Data extracted from a collection:
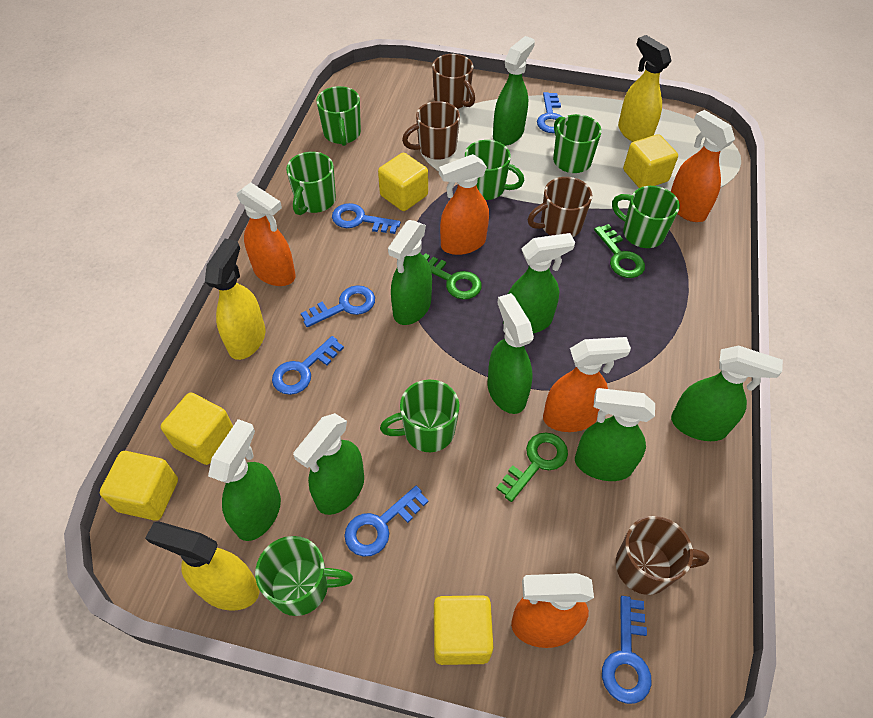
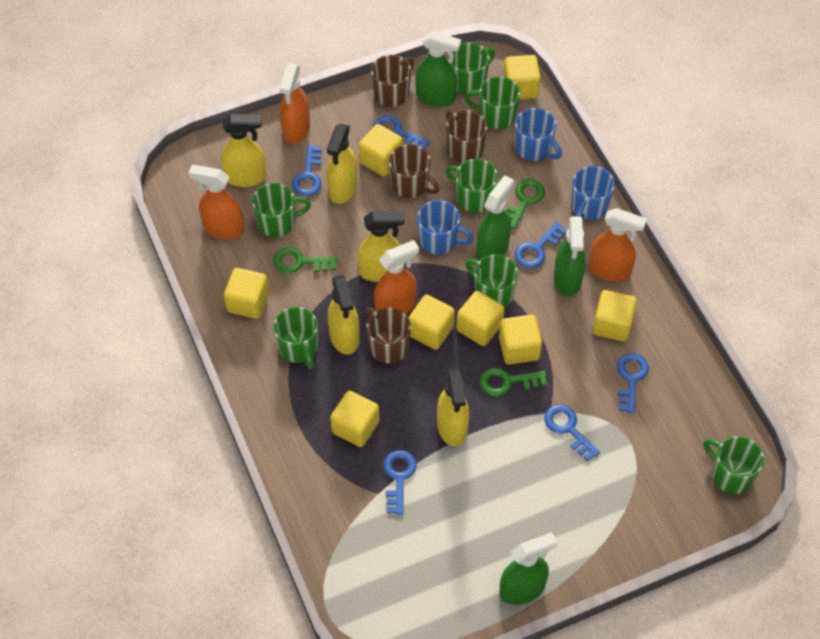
blue mug: 0 -> 3
green spray bottle: 8 -> 4
orange spray bottle: 5 -> 4
yellow cube: 5 -> 8
yellow spray bottle: 3 -> 5

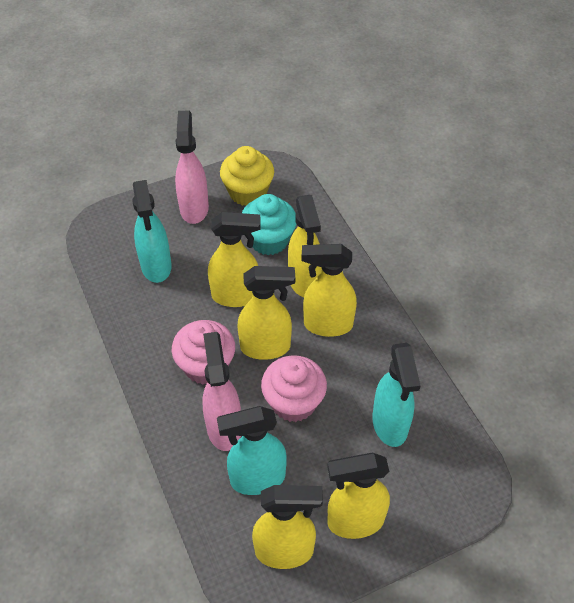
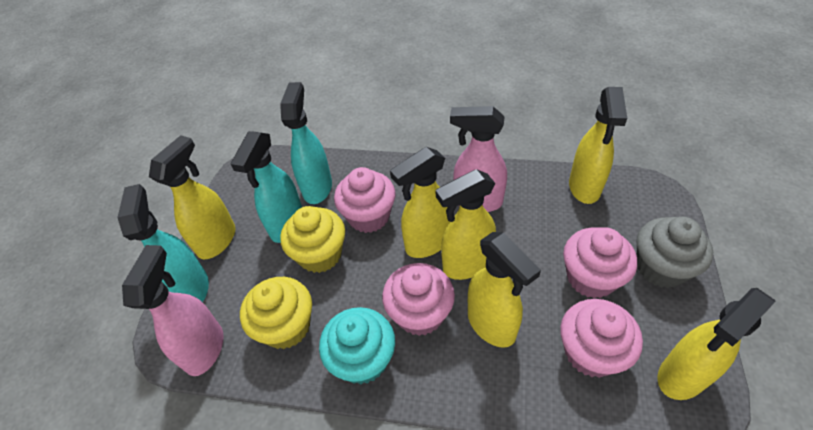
grey cupcake: 0 -> 1
pink cupcake: 2 -> 4
yellow cupcake: 1 -> 2

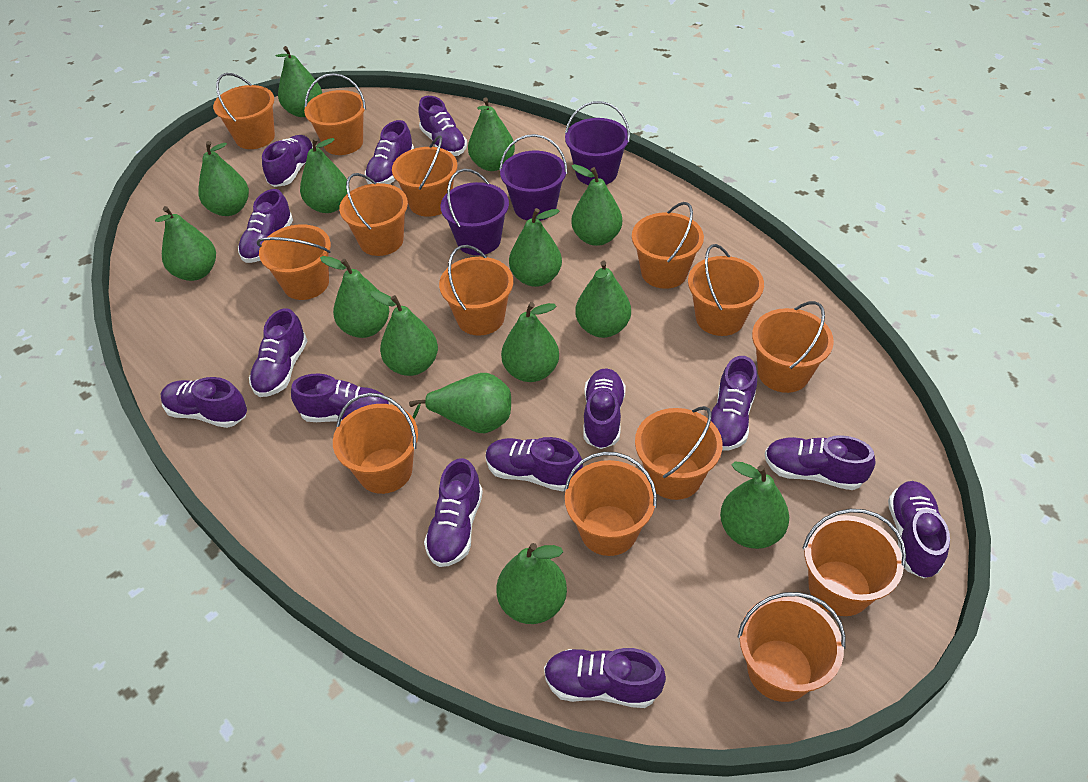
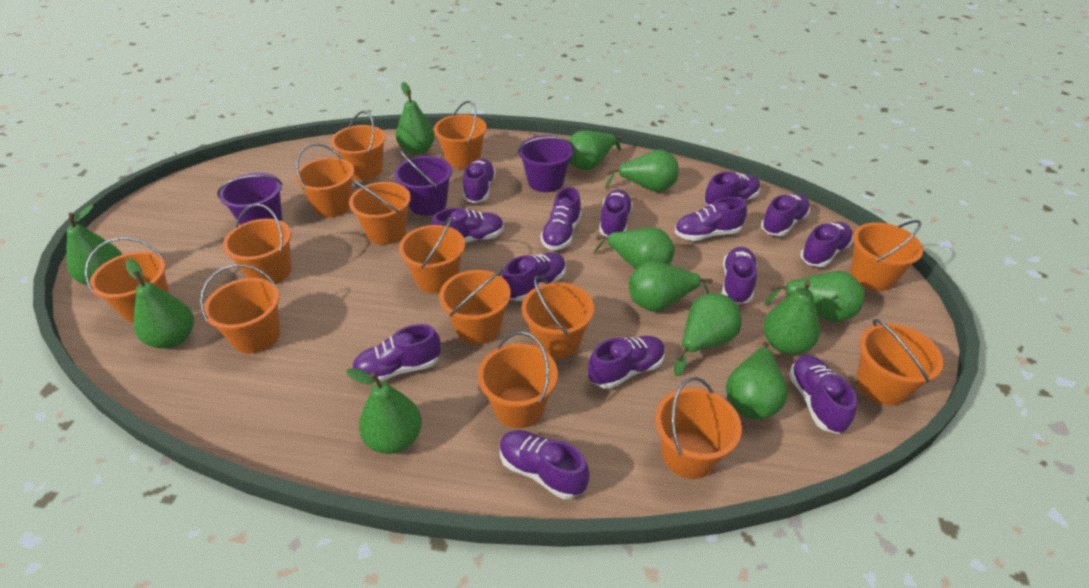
green pear: 14 -> 12

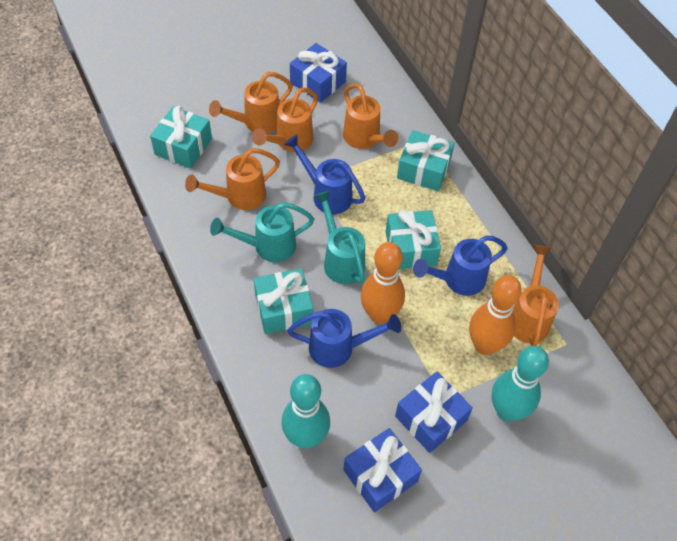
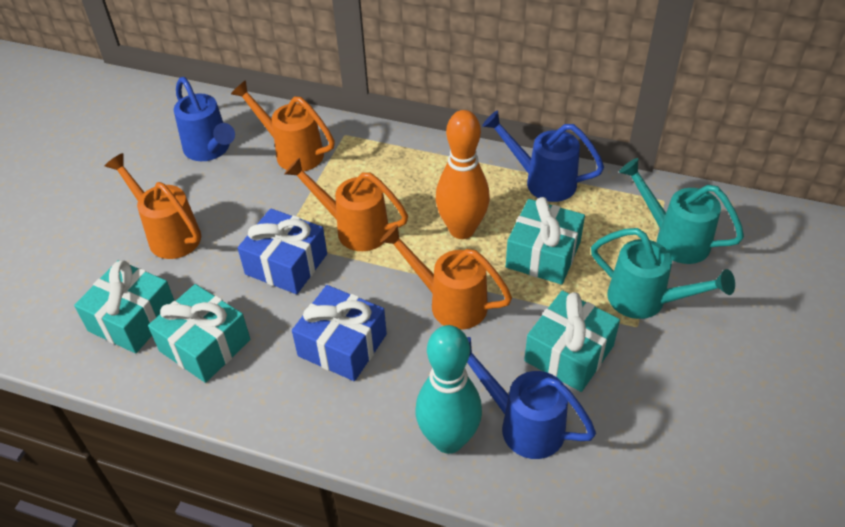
blue gift: 3 -> 2
orange bowling pin: 2 -> 1
orange watering can: 5 -> 4
turquoise bowling pin: 2 -> 1

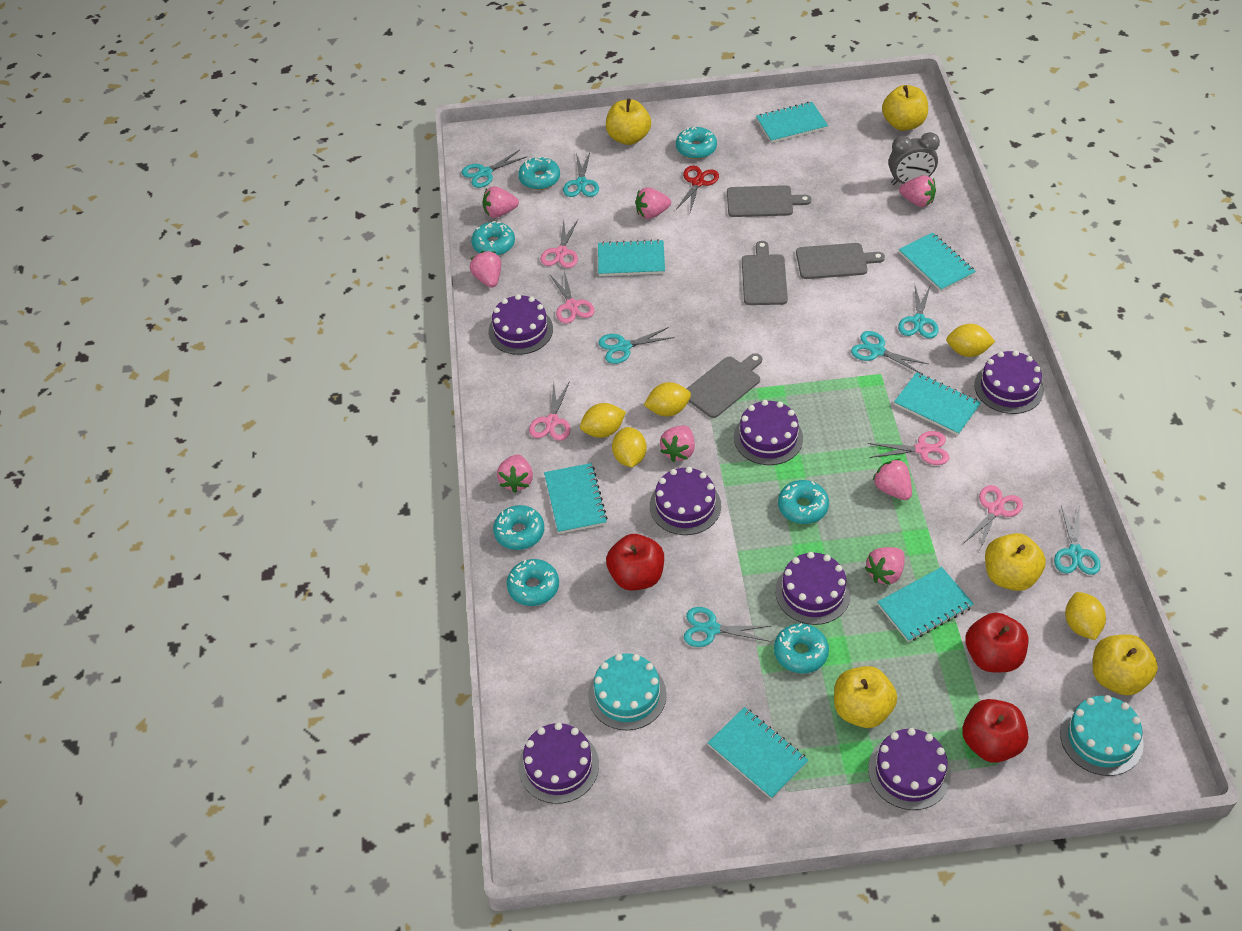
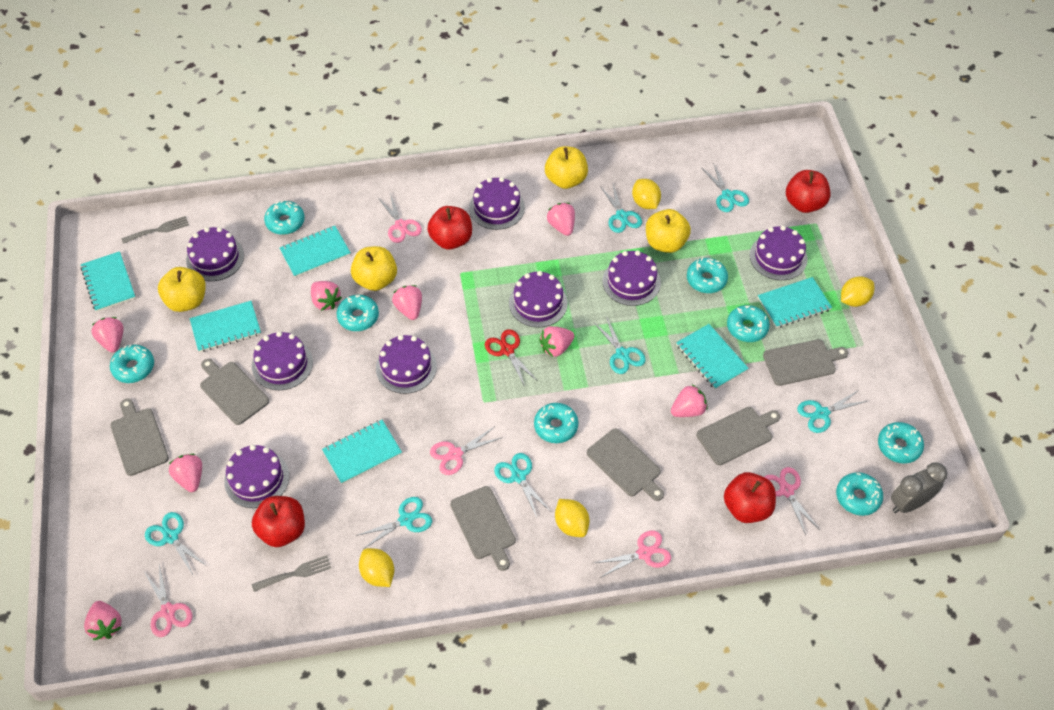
grey cutting board: 4 -> 6
grey fork: 0 -> 2
purple cake: 7 -> 8
red apple: 3 -> 4
turquoise cake: 2 -> 0
turquoise donut: 7 -> 8
turquoise notebook: 7 -> 6
yellow apple: 5 -> 4
yellow lemon: 5 -> 4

THE TASK => Could every record be given again exactly, with its pictures left out?

ANSWER BOX =>
blue mug: 0 -> 3
green spray bottle: 8 -> 4
orange spray bottle: 5 -> 4
yellow cube: 5 -> 8
yellow spray bottle: 3 -> 5

grey cupcake: 0 -> 1
pink cupcake: 2 -> 4
yellow cupcake: 1 -> 2

green pear: 14 -> 12

blue gift: 3 -> 2
orange bowling pin: 2 -> 1
orange watering can: 5 -> 4
turquoise bowling pin: 2 -> 1

grey cutting board: 4 -> 6
grey fork: 0 -> 2
purple cake: 7 -> 8
red apple: 3 -> 4
turquoise cake: 2 -> 0
turquoise donut: 7 -> 8
turquoise notebook: 7 -> 6
yellow apple: 5 -> 4
yellow lemon: 5 -> 4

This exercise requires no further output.